Change listing data:
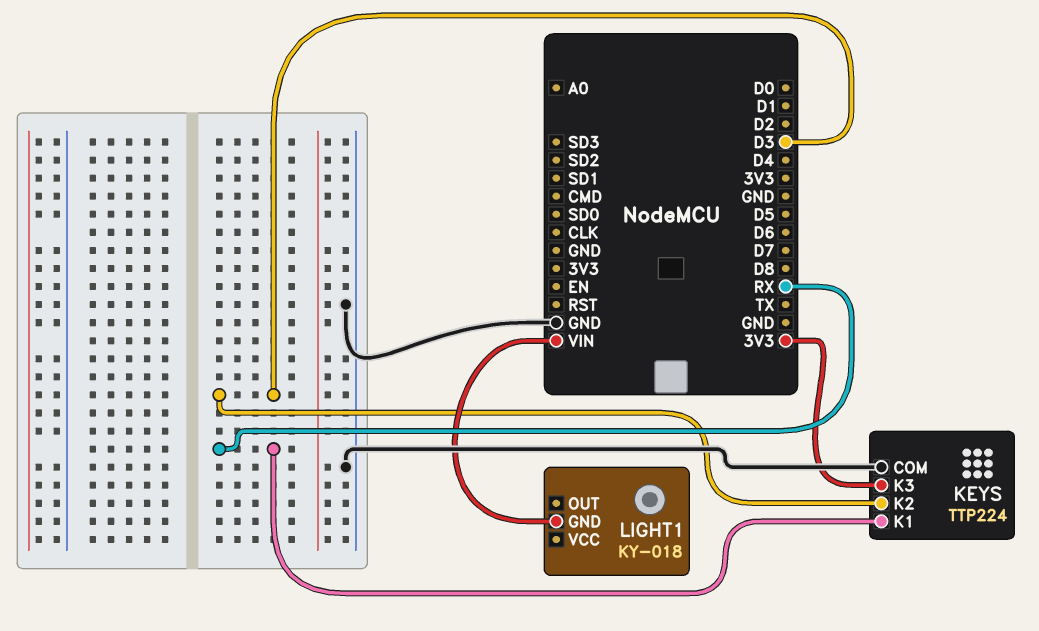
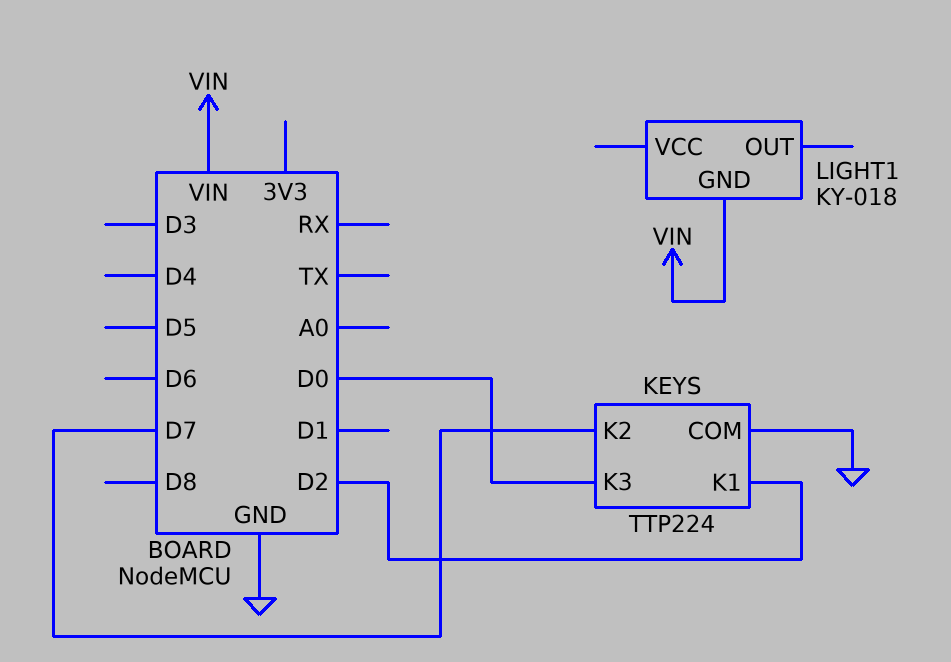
KEYS pin K1: RX -> D2
KEYS pin K2: D3 -> D7
KEYS pin K3: 3V3 -> D0

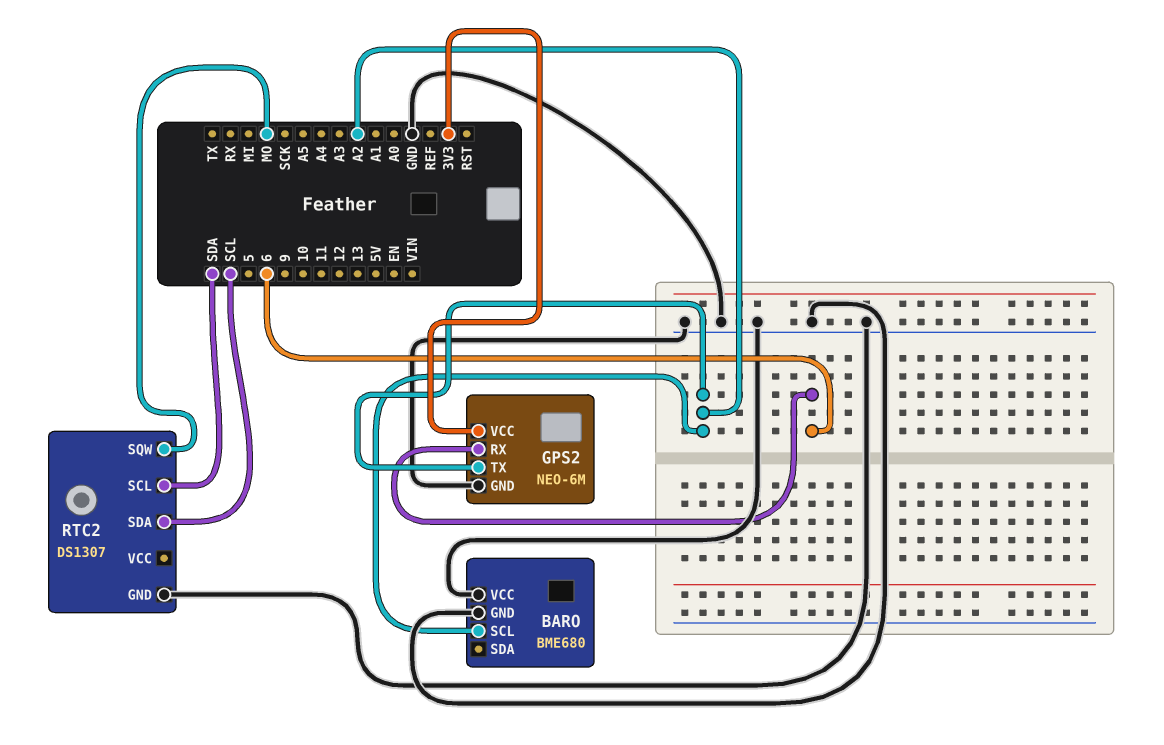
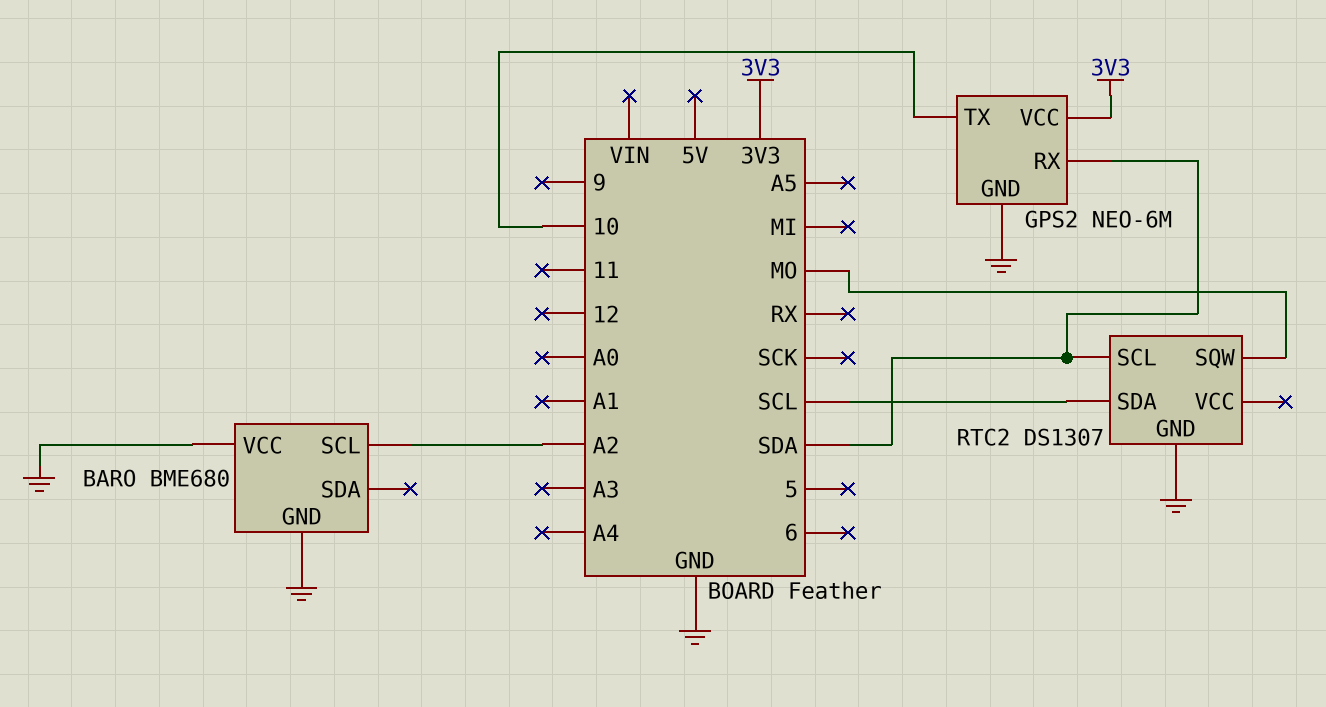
GPS2 pin RX: 6 -> SDA
GPS2 pin TX: A2 -> 10

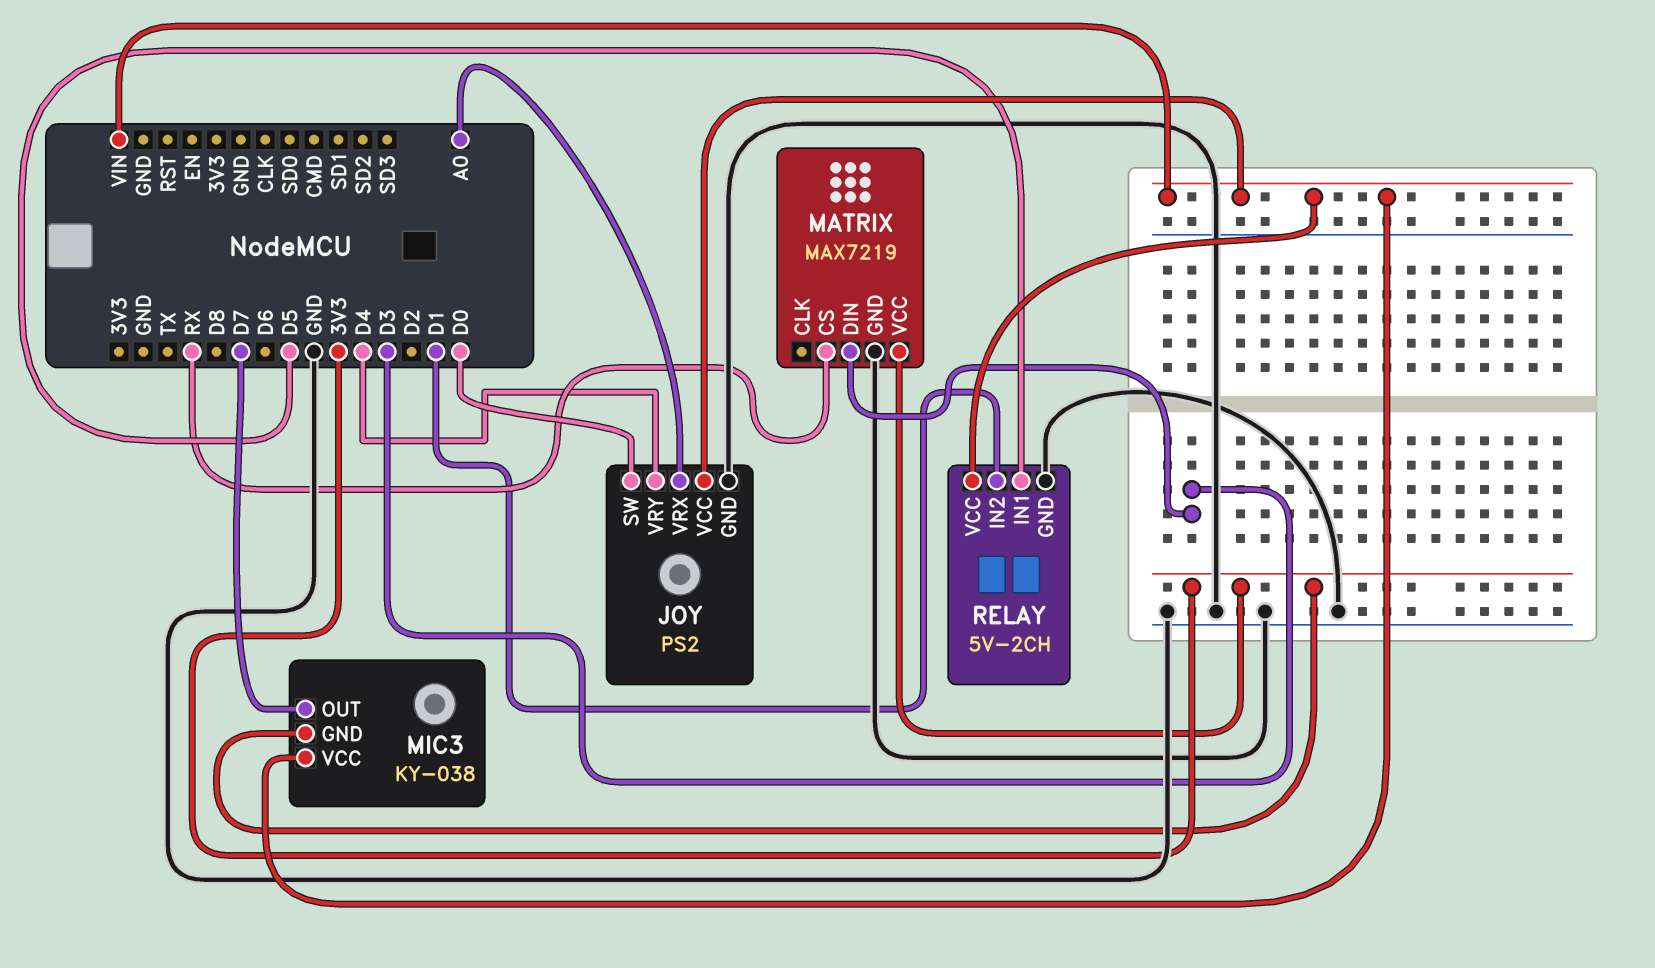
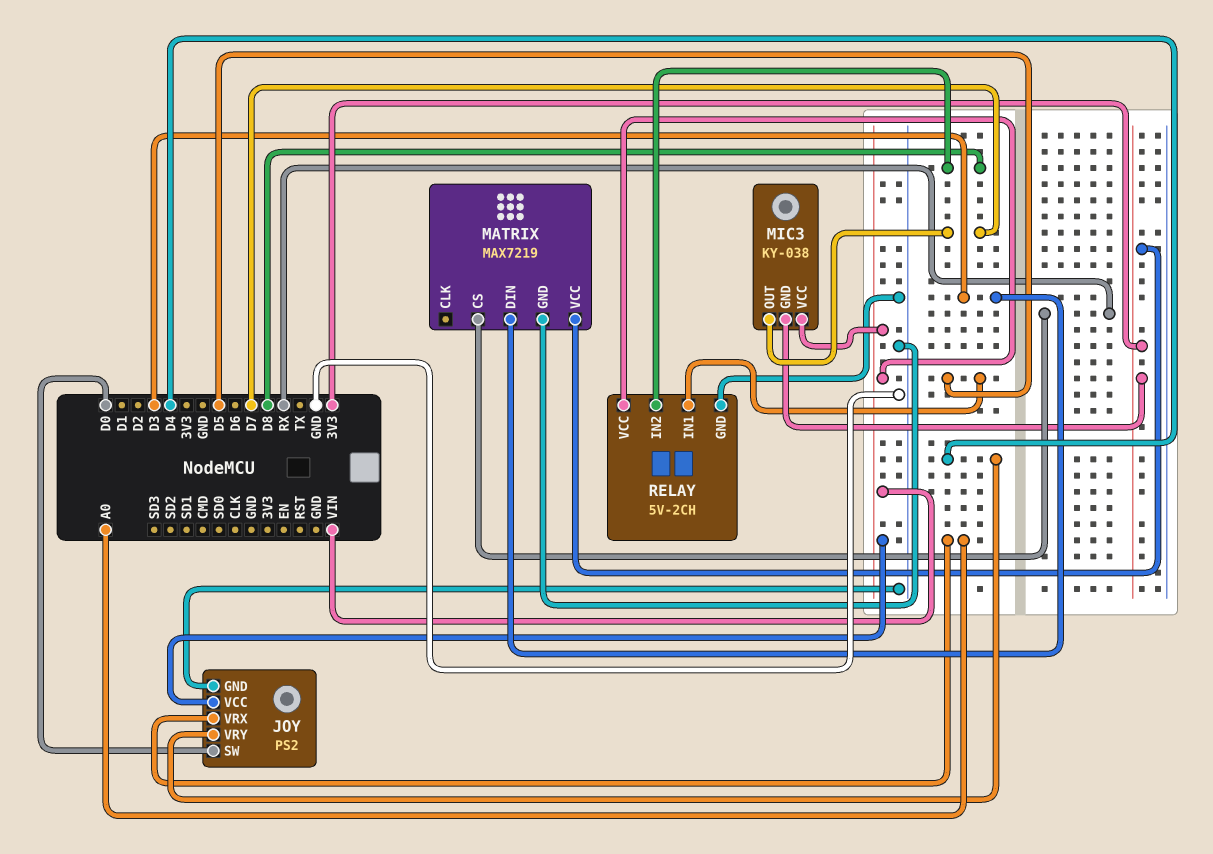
RELAY pin IN2: D1 -> D8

Work instruction
Could you restate every record above word for word, dropping the pictures?

Task solution
KEYS pin K1: RX -> D2
KEYS pin K2: D3 -> D7
KEYS pin K3: 3V3 -> D0

GPS2 pin RX: 6 -> SDA
GPS2 pin TX: A2 -> 10

RELAY pin IN2: D1 -> D8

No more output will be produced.